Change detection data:

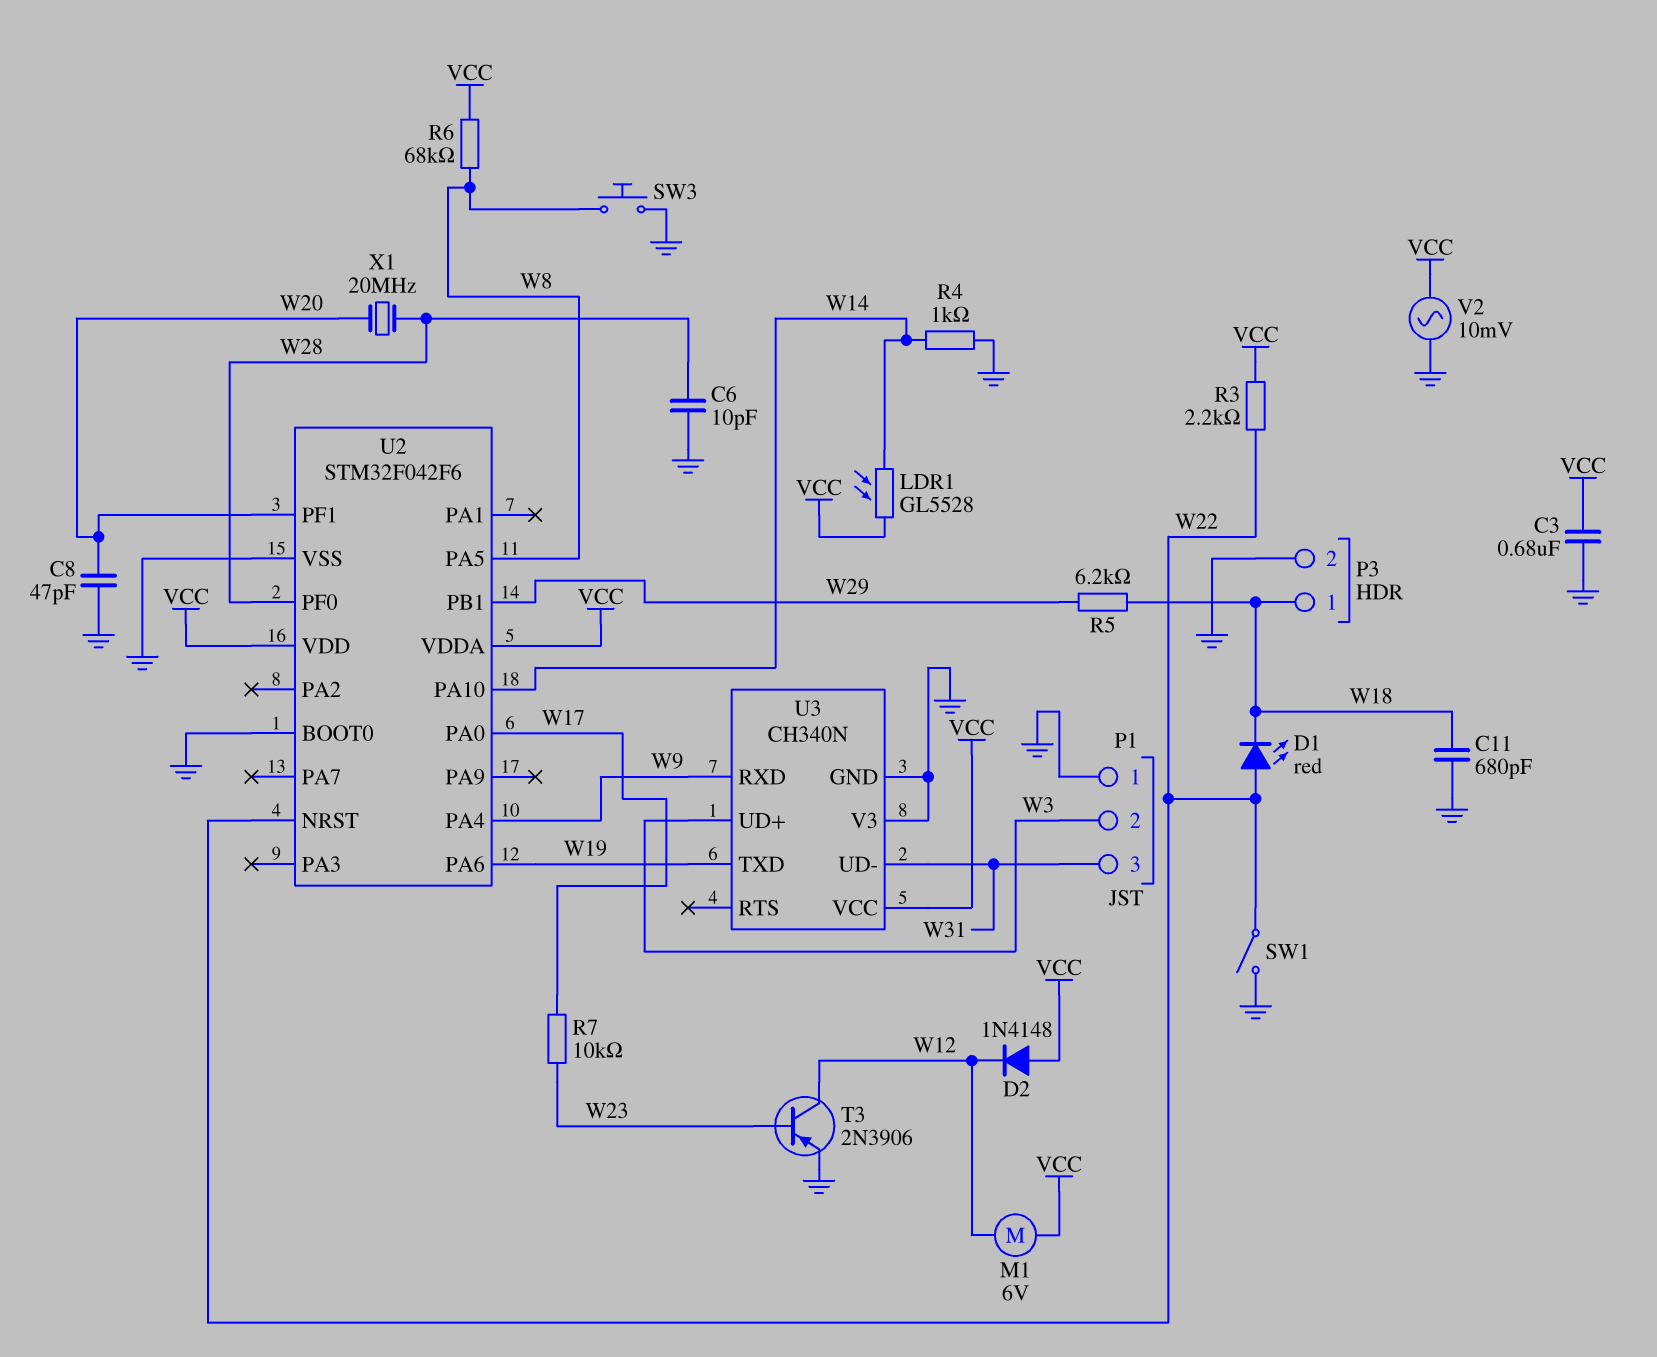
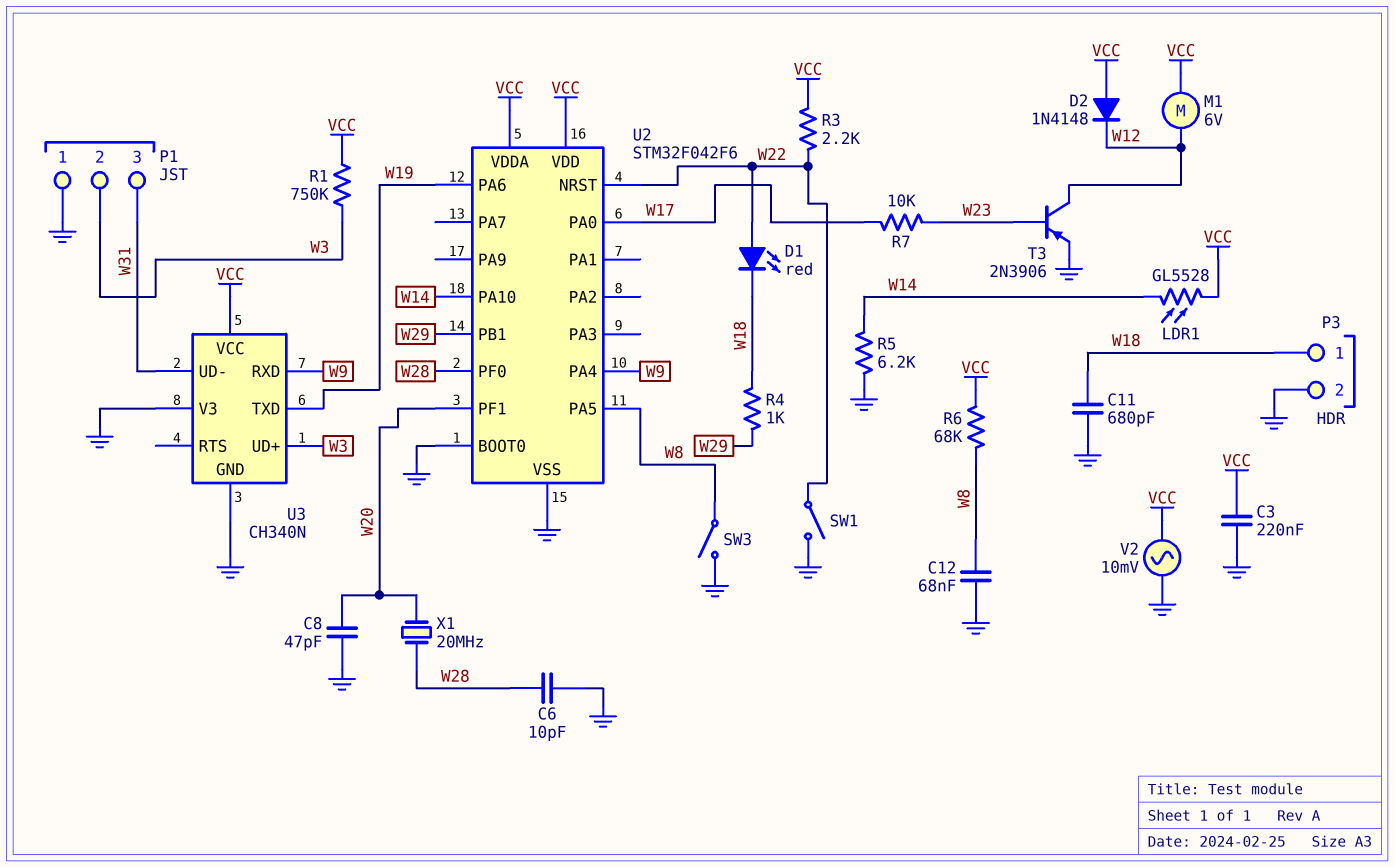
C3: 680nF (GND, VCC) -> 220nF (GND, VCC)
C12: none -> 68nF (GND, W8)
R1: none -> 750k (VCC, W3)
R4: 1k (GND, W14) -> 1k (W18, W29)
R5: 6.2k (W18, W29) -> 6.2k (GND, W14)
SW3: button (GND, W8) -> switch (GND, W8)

▸ **TASK DETAILS**: Using only the data above, copy out the lines that include the word "none".

▸ **SOLUTION TO THE EXERCISE**:
C12: none -> 68nF (GND, W8)
R1: none -> 750k (VCC, W3)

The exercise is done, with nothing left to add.